*** GIVEN DATA Section Begins ***

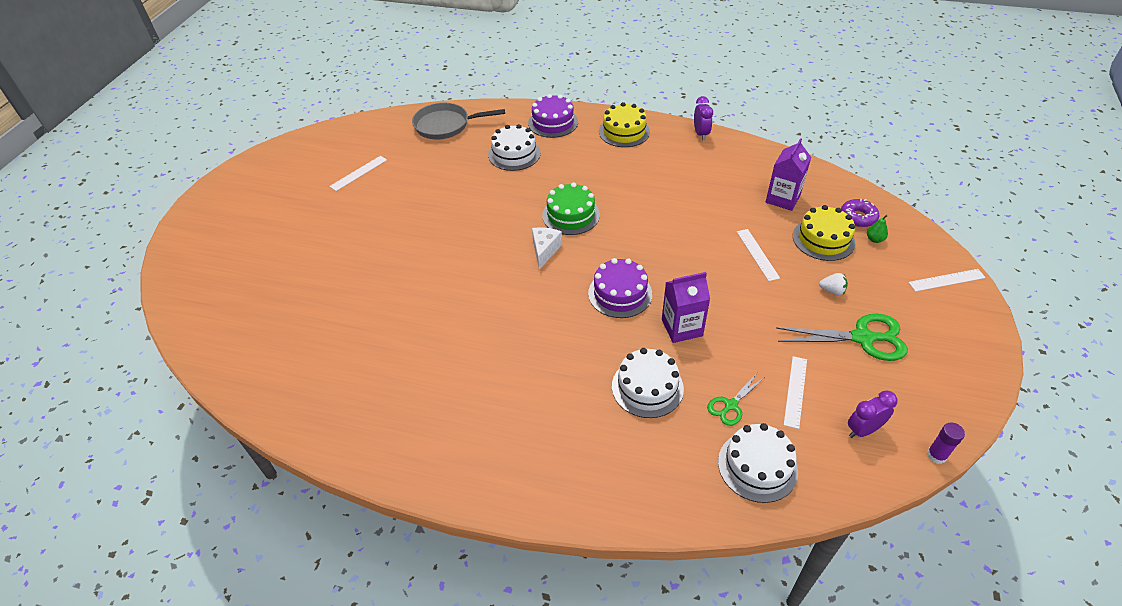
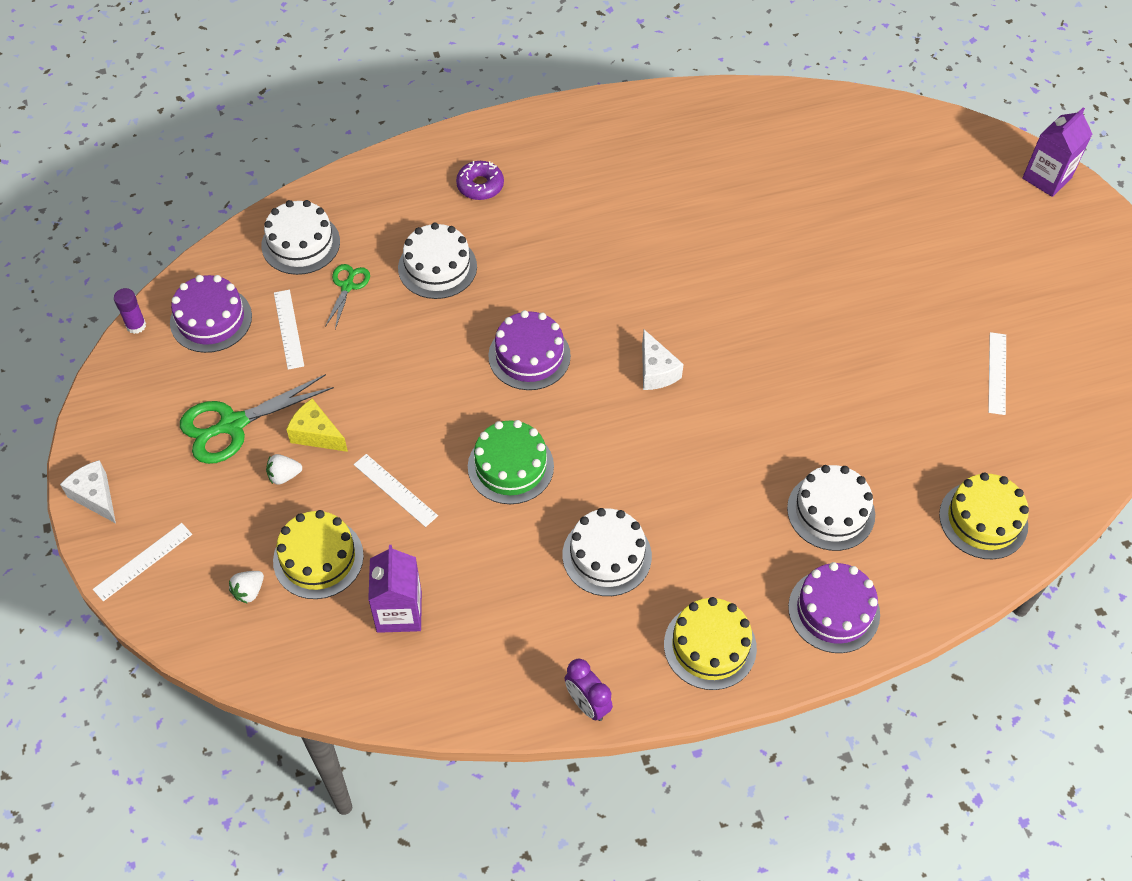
camera: 145 degrees right, 10 degrees up
(446, 125) = (983, 520): grey pan -> yellow cake
(571, 215) = (666, 439): green cake -> green cake (510, 466)
(648, 180) = (607, 555): none -> white cake
(682, 327) = (437, 346): purple carton -> purple carton (1046, 178)
(799, 306) = (316, 434): none -> yellow cheese
(858, 217) = (281, 625): purple donut -> purple donut (480, 185)
(863, 430) = (211, 319): purple clock -> purple cake
(874, 239) = (249, 591): green pear -> white strawberry
(981, 332) = (95, 496): none -> white cheese

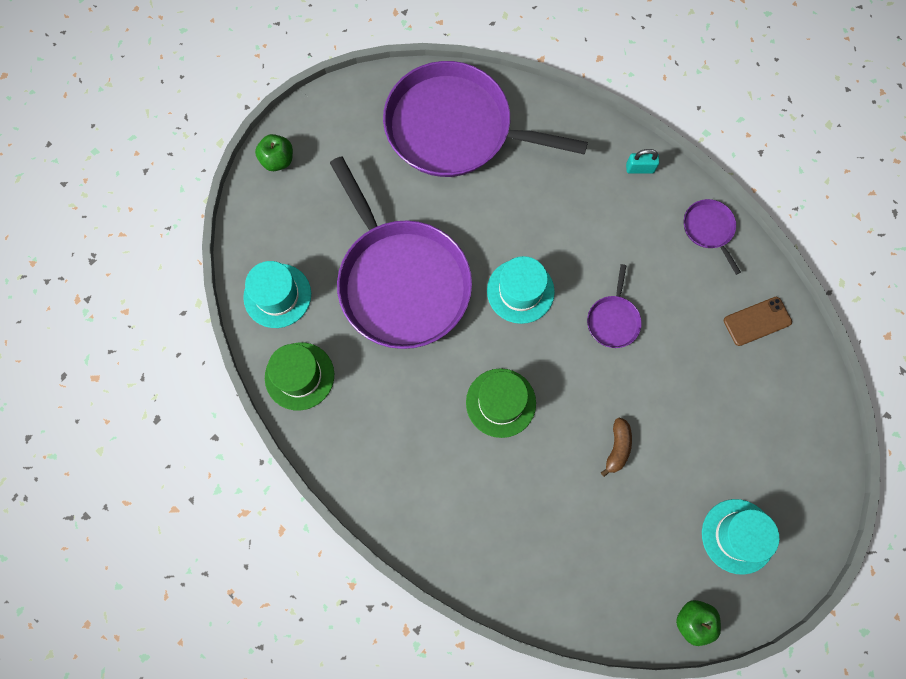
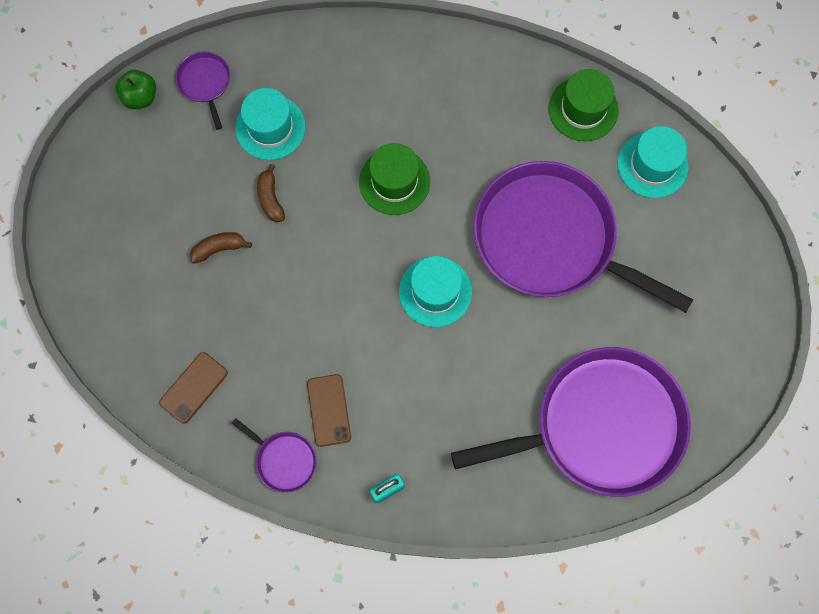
camera: 150 degrees right, 0 degrees up
(278, 160) = (748, 291): green apple -> none
(613, 320) = (332, 312): purple pan -> purple pan (205, 83)
(655, 246) = (329, 410): none -> brown phone
(684, 427) = (219, 248): none -> brown banana
(738, 536) = (130, 182): turquoise hat -> turquoise hat (270, 127)

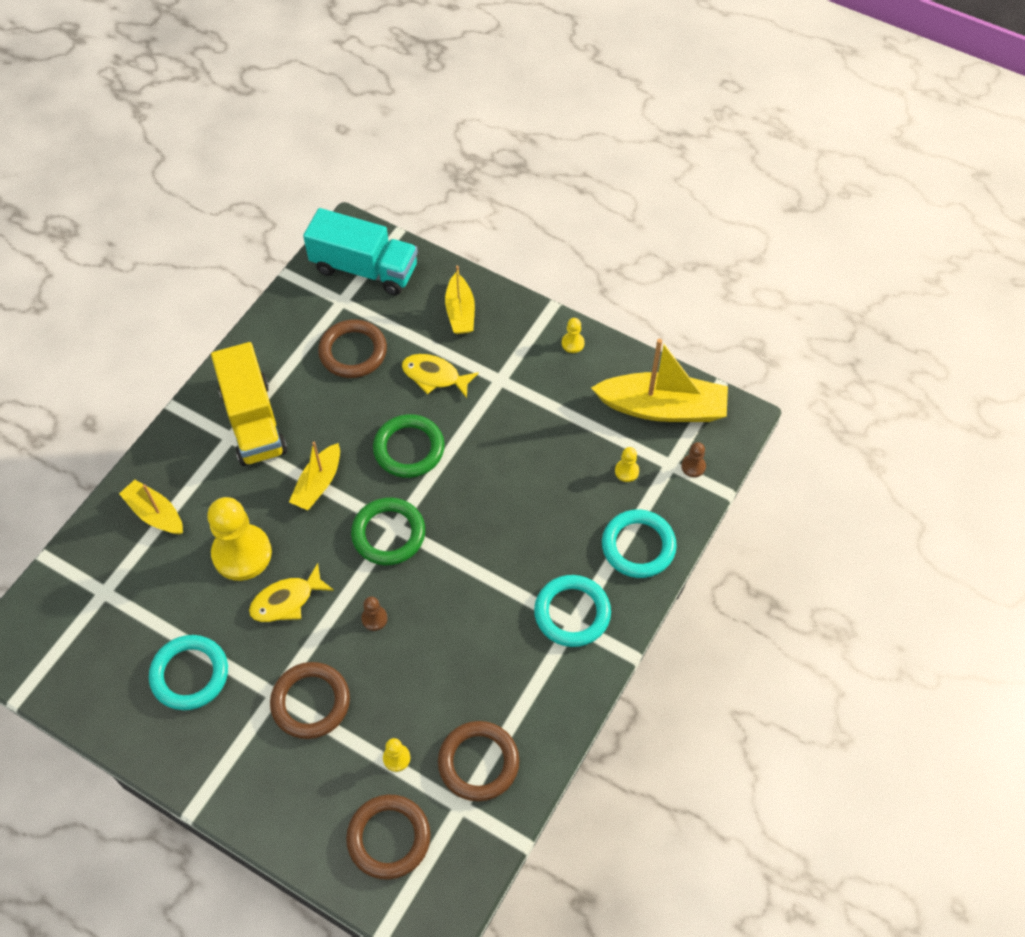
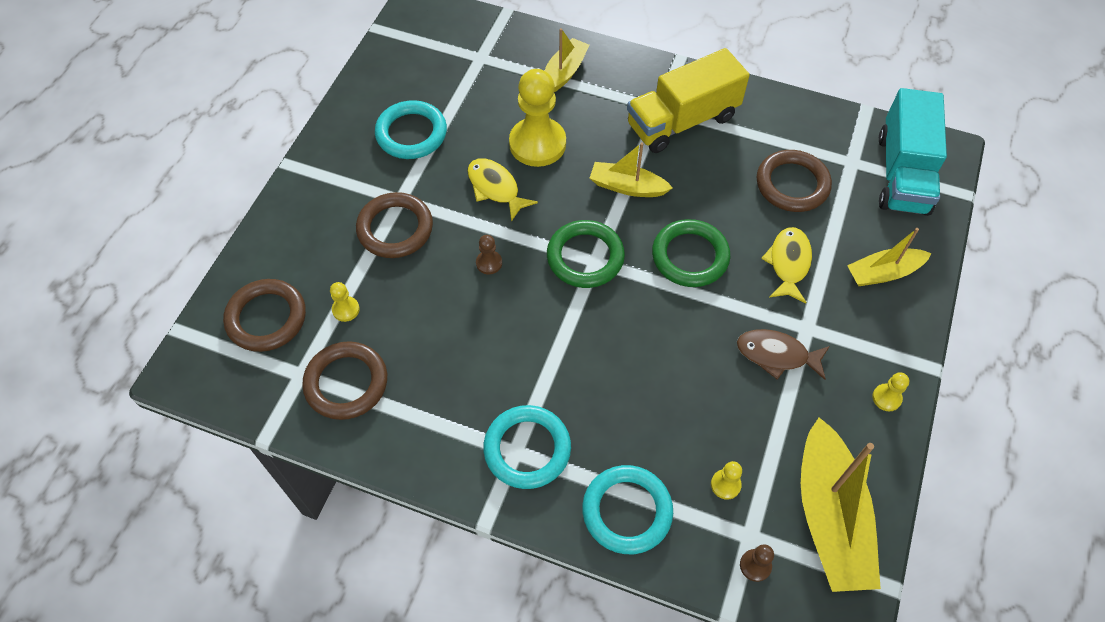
camera: 80 degrees right, 0 degrees up
(520, 407) = (776, 355): none -> brown fish

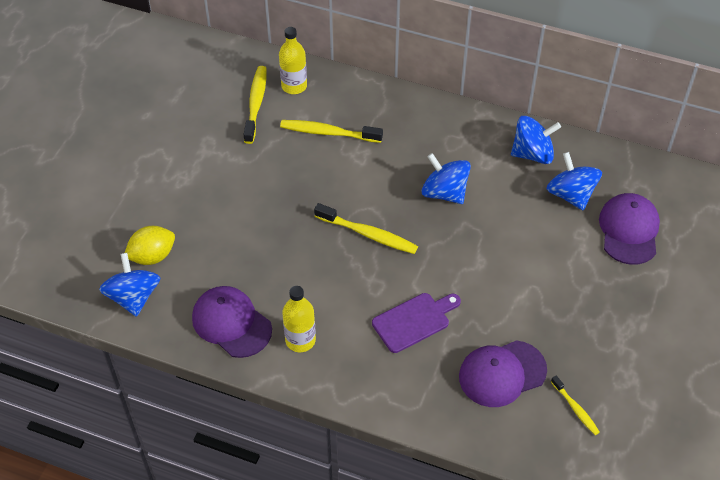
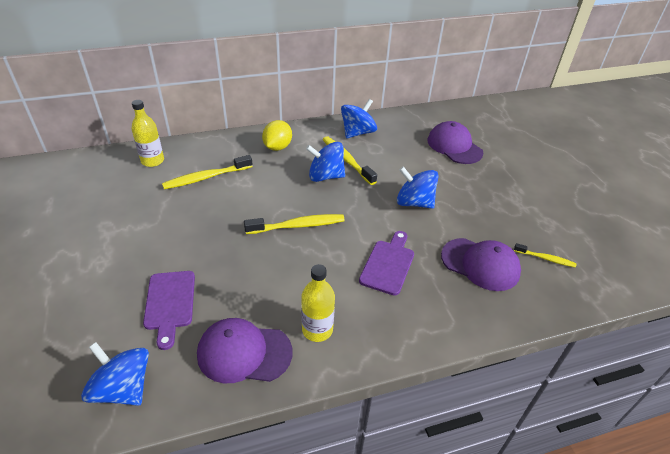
camera: 40 degrees left, 10 degrees down
(152, 256) = (117, 340): yellow lemon -> yellow lemon (277, 147)
(208, 248) = (170, 303): none -> purple cutting board
(256, 103) = (129, 183): yellow toothbrush -> yellow toothbrush (346, 160)
(502, 373) = (480, 264): purple cap -> purple cap turned 90 degrees counterclockwise
(571, 195) = (402, 143): blue spinning top -> blue spinning top (414, 202)

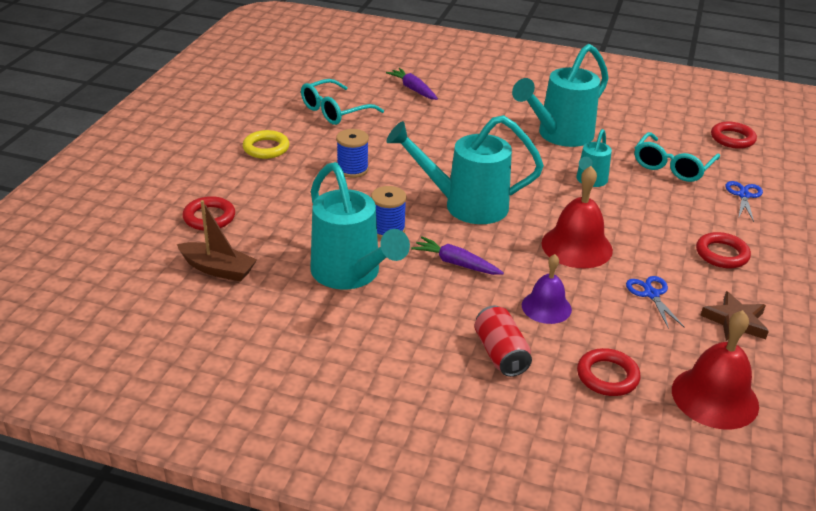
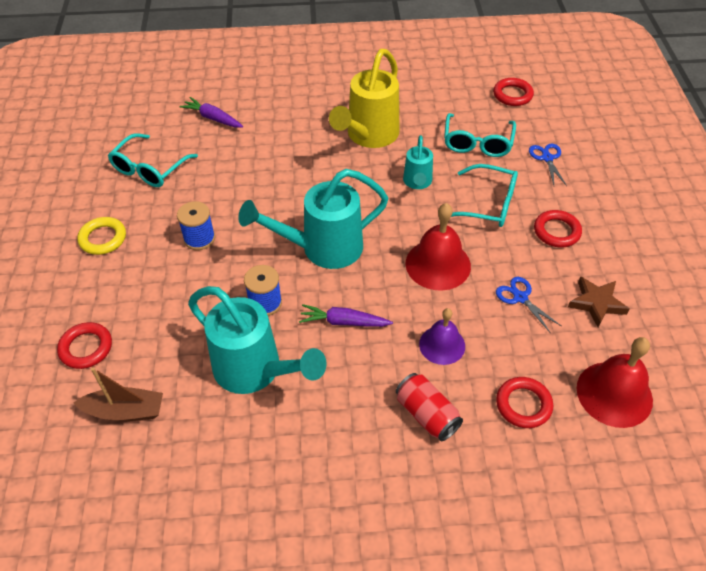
camera: 20 degrees left, 15 degrees up
(559, 135) = (369, 136): turquoise watering can -> yellow watering can
(657, 215) = (488, 204): none -> turquoise glasses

*** GIVEN DATA Section Ends ***

**PROBLEM TO WORK ON:** Where the word "green" occurs in a line of the records, copy that line.

**EXERCISE OUTPUT:**
(571, 215) = (666, 439): green cake -> green cake (510, 466)
(874, 239) = (249, 591): green pear -> white strawberry
(278, 160) = (748, 291): green apple -> none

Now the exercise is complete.